> **TASK DIRECTIONS**: Scan the entries below and extract each line with the word "white" in it.

[[ EXERCISE DATA open ]]

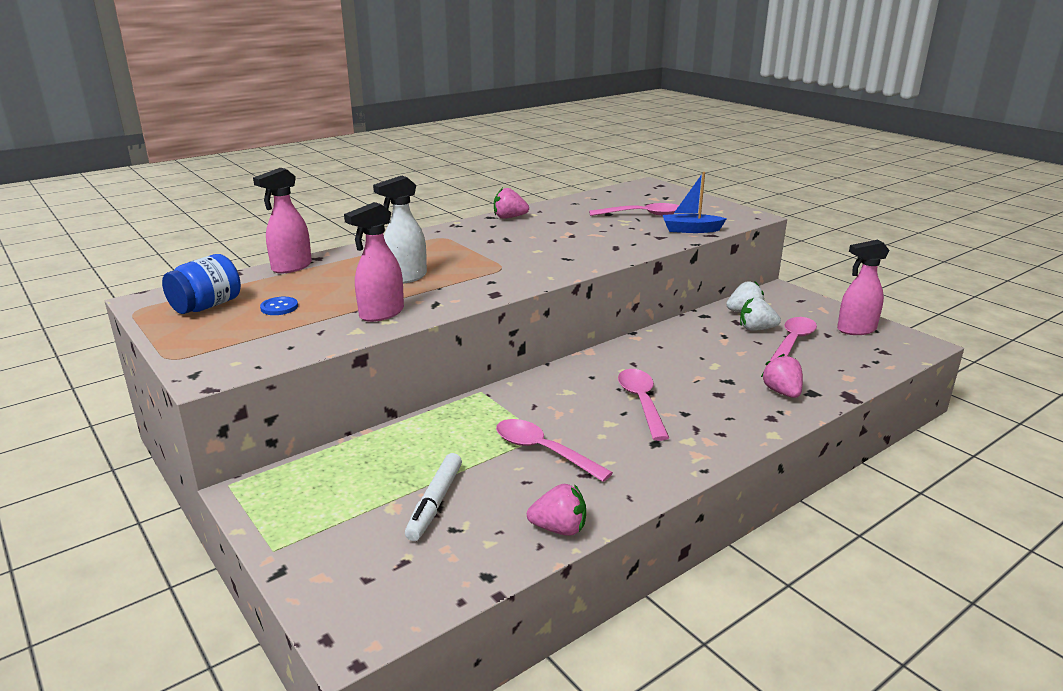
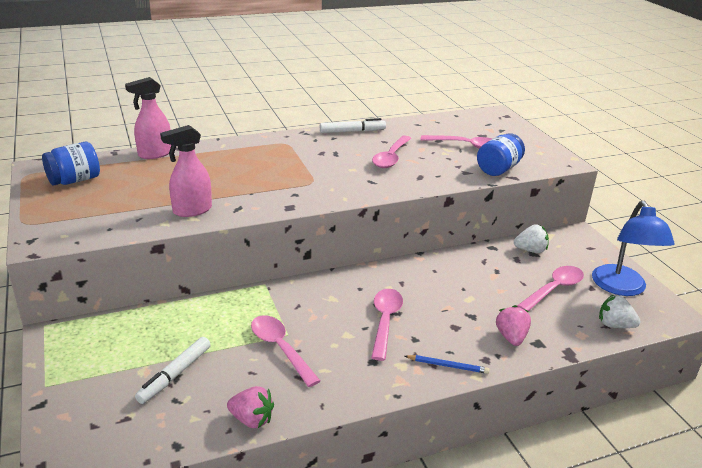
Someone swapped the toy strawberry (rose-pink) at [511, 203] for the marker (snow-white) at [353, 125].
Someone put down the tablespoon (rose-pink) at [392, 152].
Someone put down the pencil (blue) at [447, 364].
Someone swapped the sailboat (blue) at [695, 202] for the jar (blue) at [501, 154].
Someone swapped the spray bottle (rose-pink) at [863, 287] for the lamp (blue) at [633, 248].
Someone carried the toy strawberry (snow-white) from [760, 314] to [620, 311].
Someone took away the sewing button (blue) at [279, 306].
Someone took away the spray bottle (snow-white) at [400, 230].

[[ EXERCISE DATA closed ]]

> **ANSWER BELOW**:
Someone swapped the toy strawberry (rose-pink) at [511, 203] for the marker (snow-white) at [353, 125].
Someone carried the toy strawberry (snow-white) from [760, 314] to [620, 311].
Someone took away the spray bottle (snow-white) at [400, 230].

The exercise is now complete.